Coordinate-based object records
◇ ◇ ◇ ◇ ◇

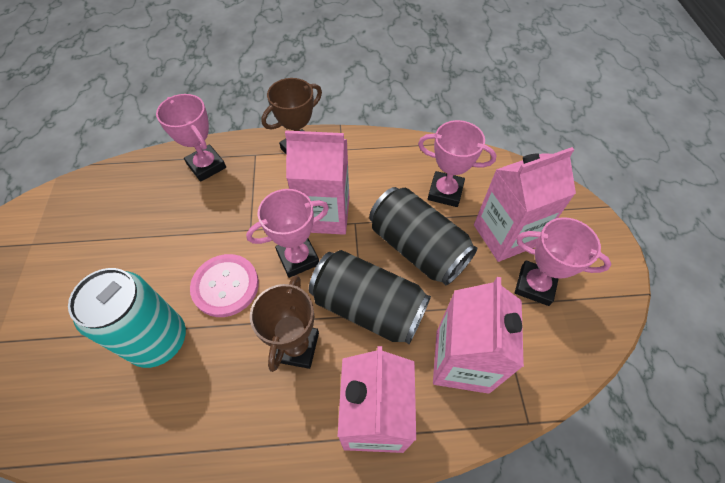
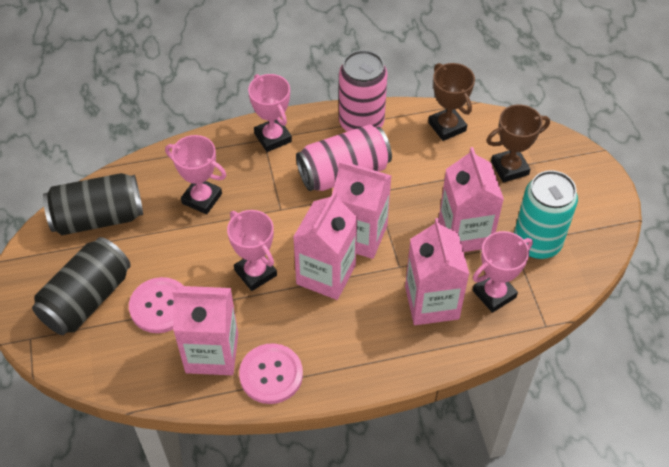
pink button: 1 -> 2
pink can: 0 -> 2
pink carton: 4 -> 5

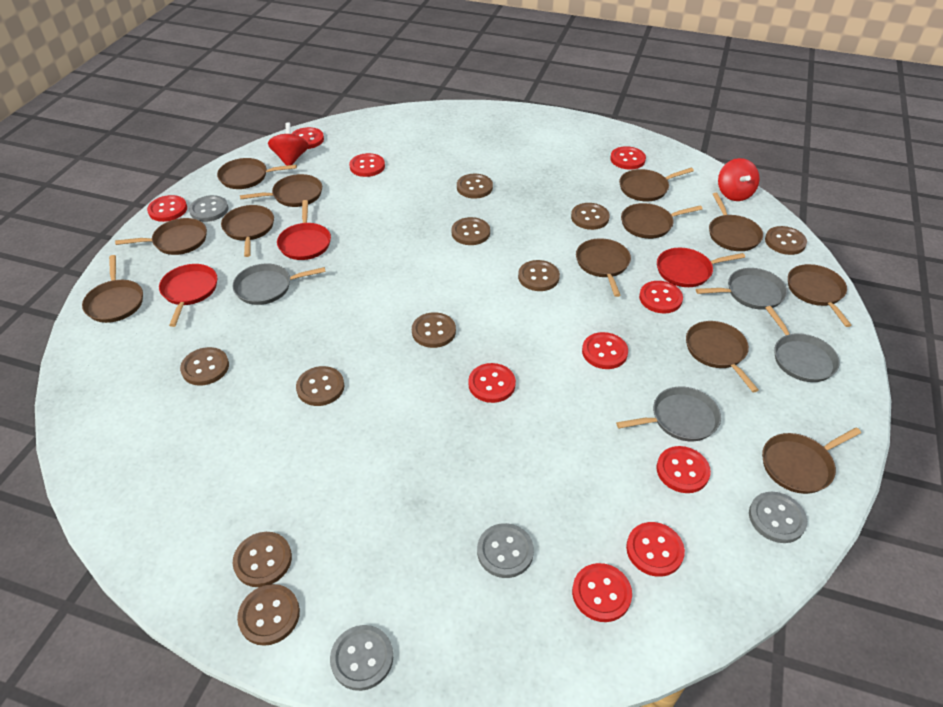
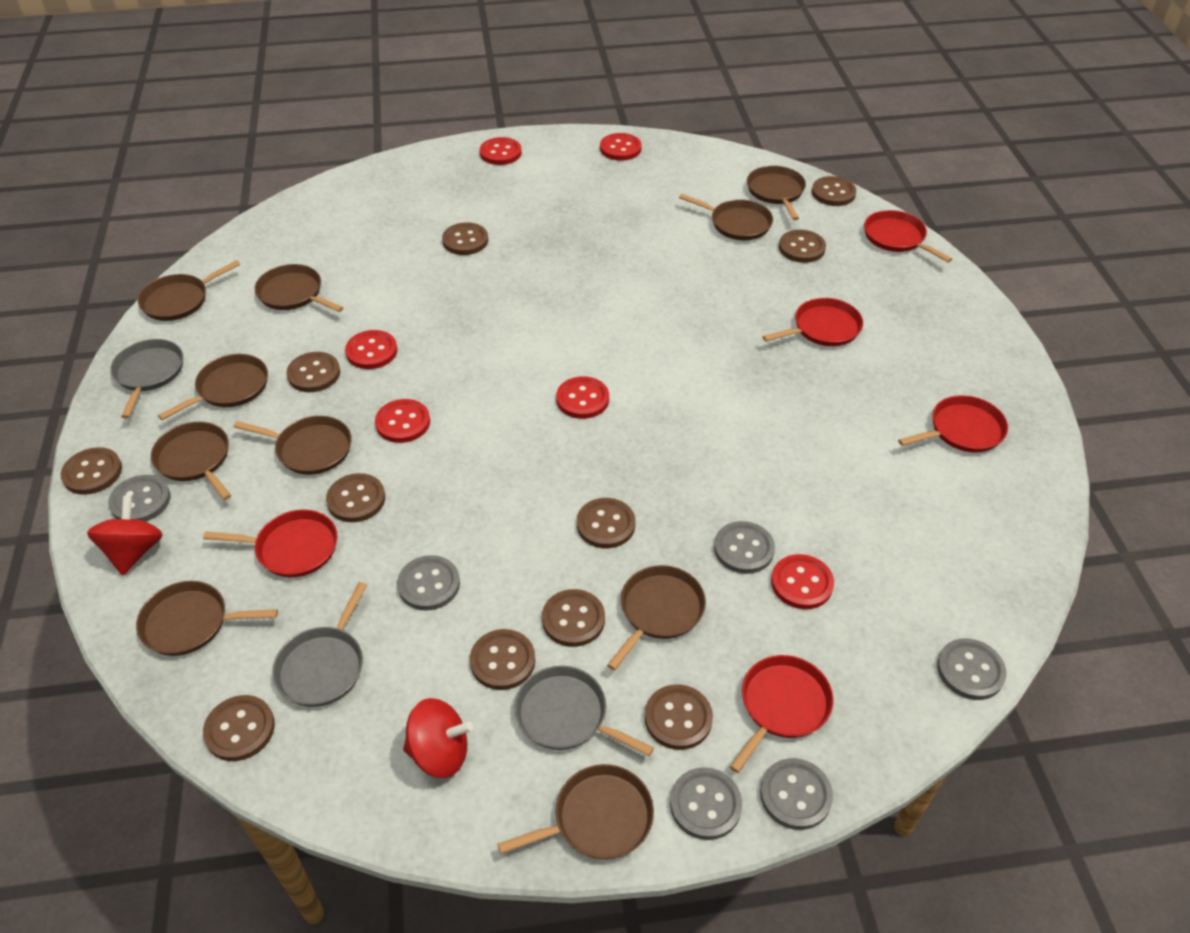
brown button: 10 -> 11
brown pan: 12 -> 10
grey button: 4 -> 6
grey pan: 4 -> 3
red button: 10 -> 6
red pan: 3 -> 5

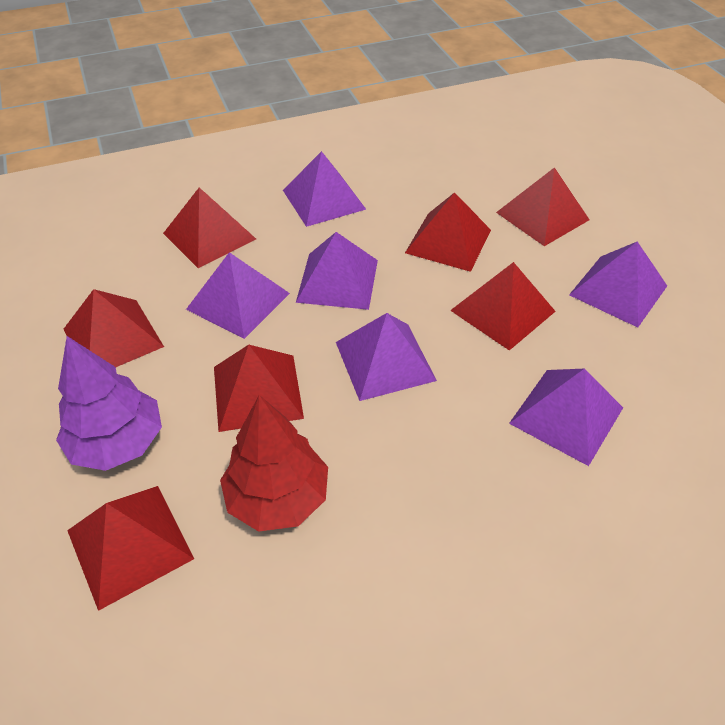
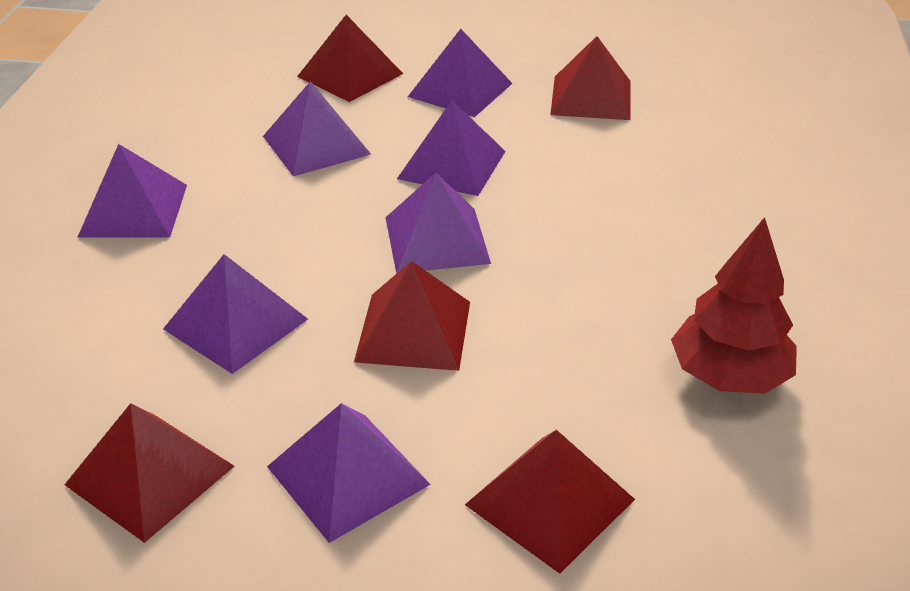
purple pyramid: 6 -> 7
purple tree: 1 -> 0
red pyramid: 7 -> 5

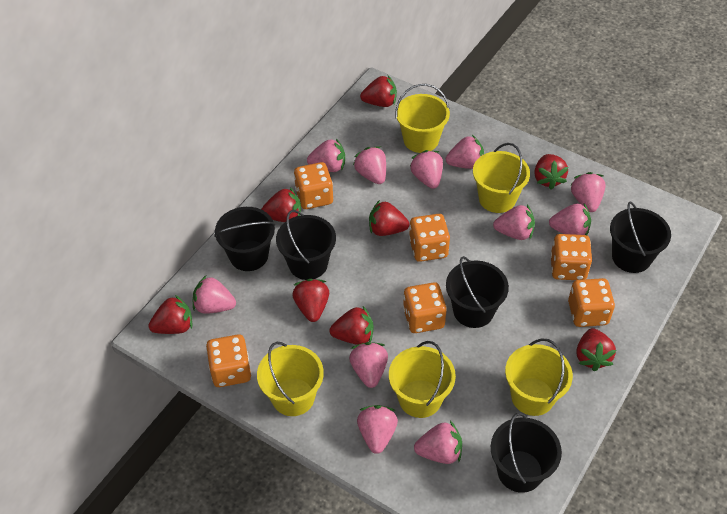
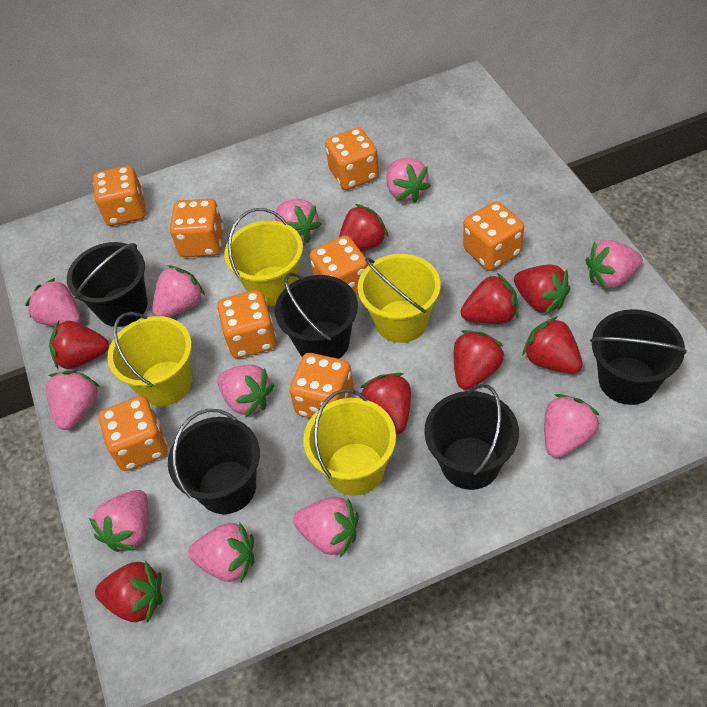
orange dice: 6 -> 8
yellow bucket: 5 -> 4

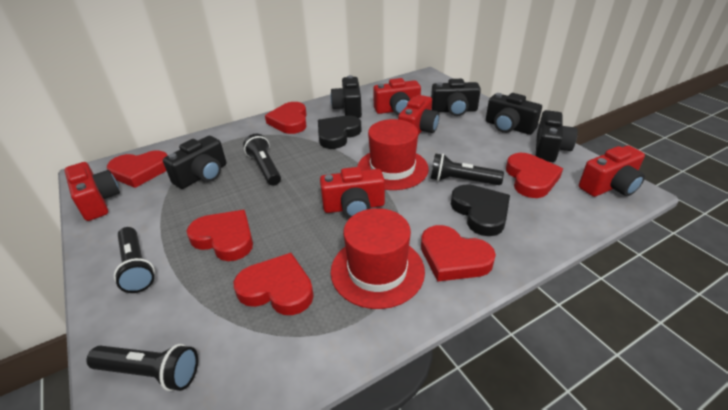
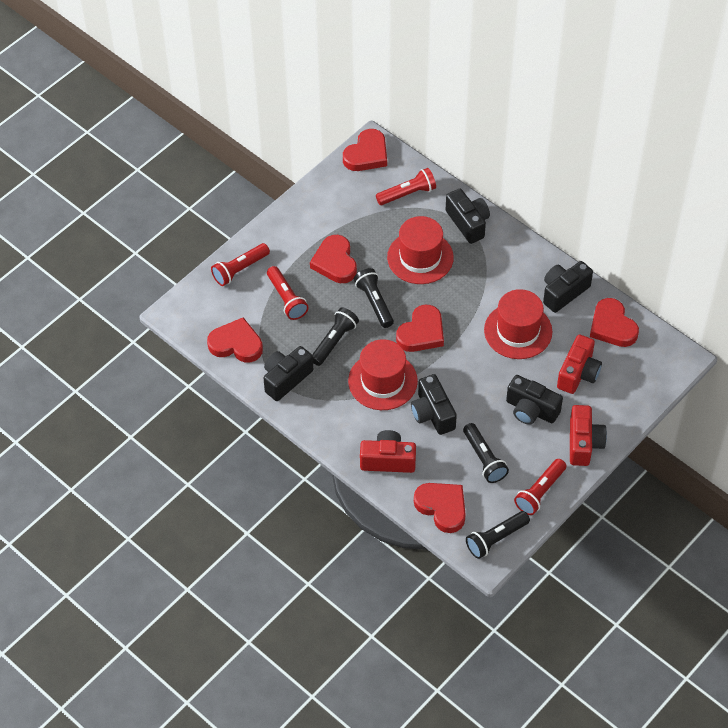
black heart: 2 -> 0
red camera: 5 -> 3
red flashlight: 0 -> 4
red hat: 2 -> 3

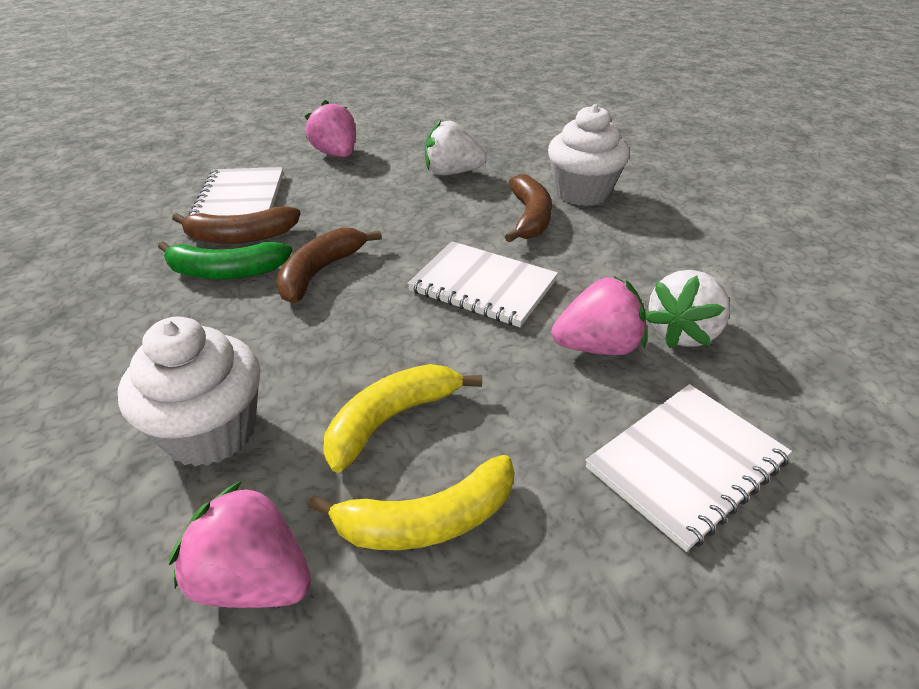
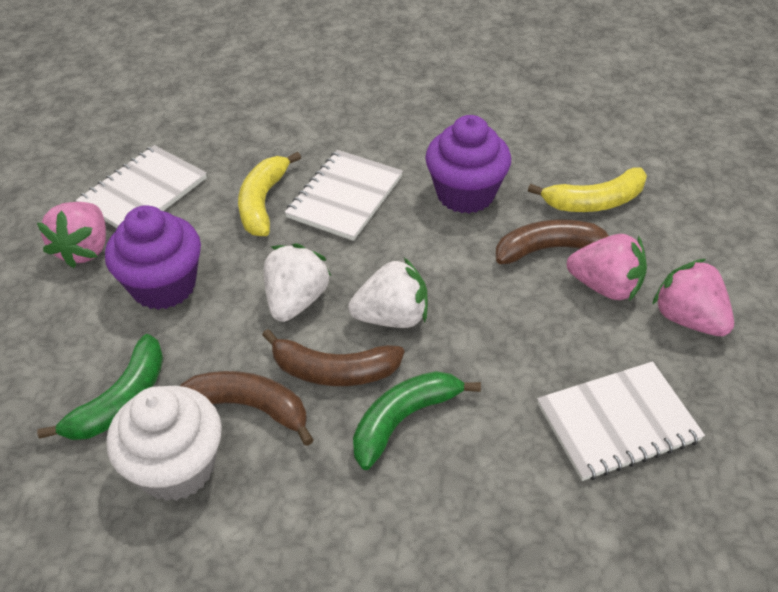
green banana: 1 -> 2
purple cupcake: 0 -> 2
white cupcake: 2 -> 1

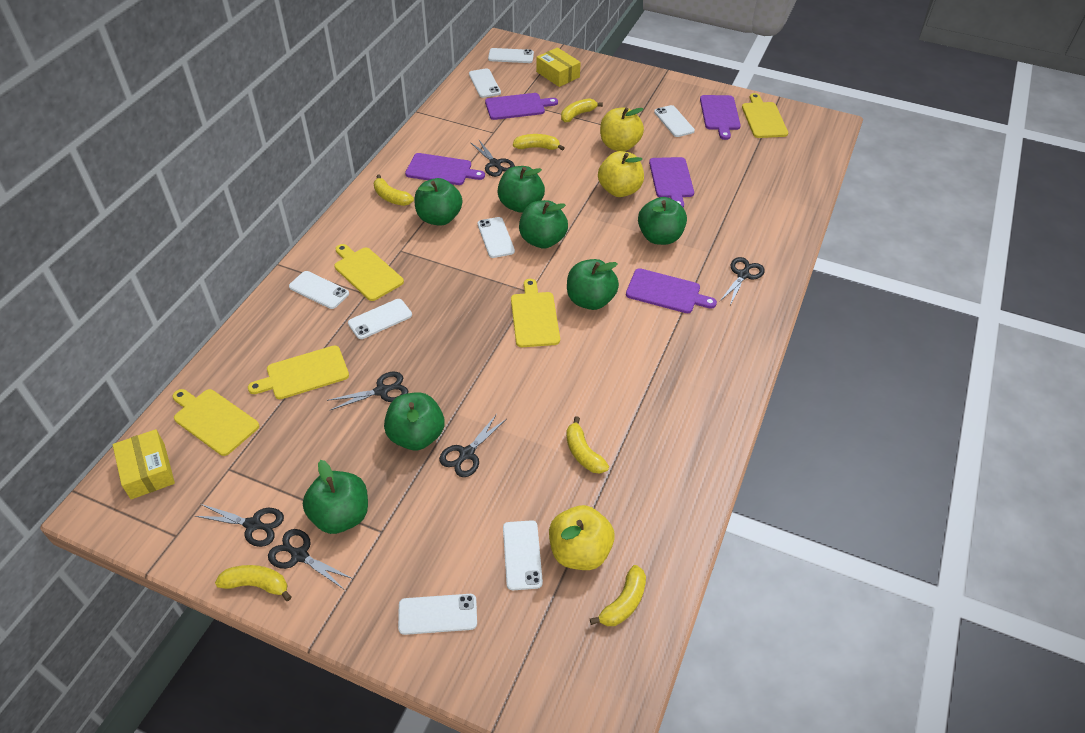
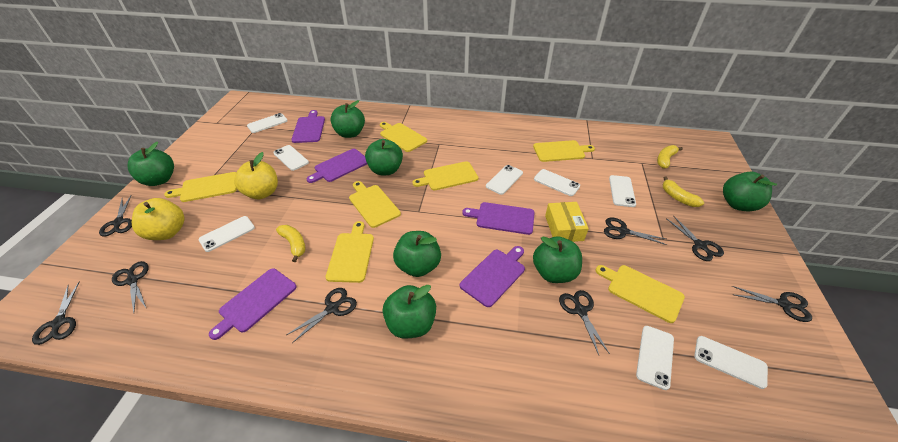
black scissors: 6 -> 8
yellow apple: 3 -> 2
yellow banana: 6 -> 3
yellow box: 2 -> 1
yellow cutting board: 5 -> 7

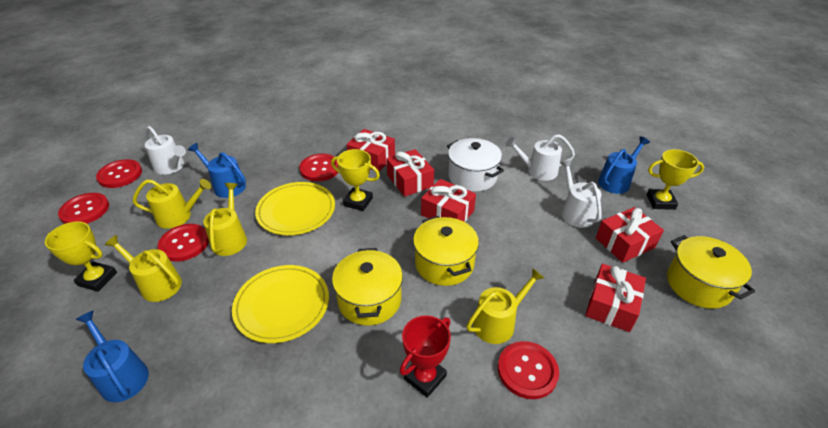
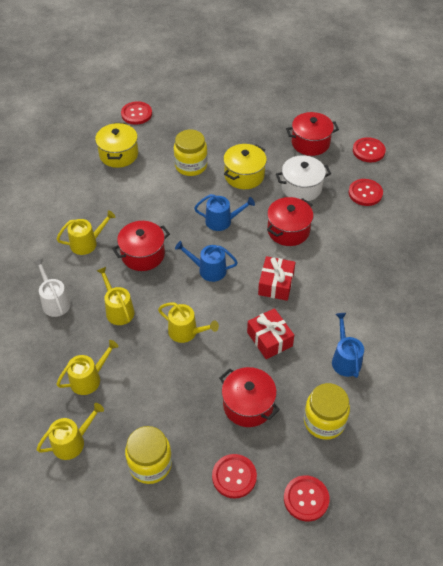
red gift: 5 -> 2
red pot: 0 -> 4
red trophy: 1 -> 0
white watering can: 3 -> 1
yellow jar: 0 -> 3
yellow plate: 2 -> 0
yellow pot: 3 -> 2
yellow trophy: 3 -> 0
yellow watering can: 4 -> 5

◇ ◇ ◇ ◇ ◇

Among the lines above, count those that hold the word "pink" and give only the count.

3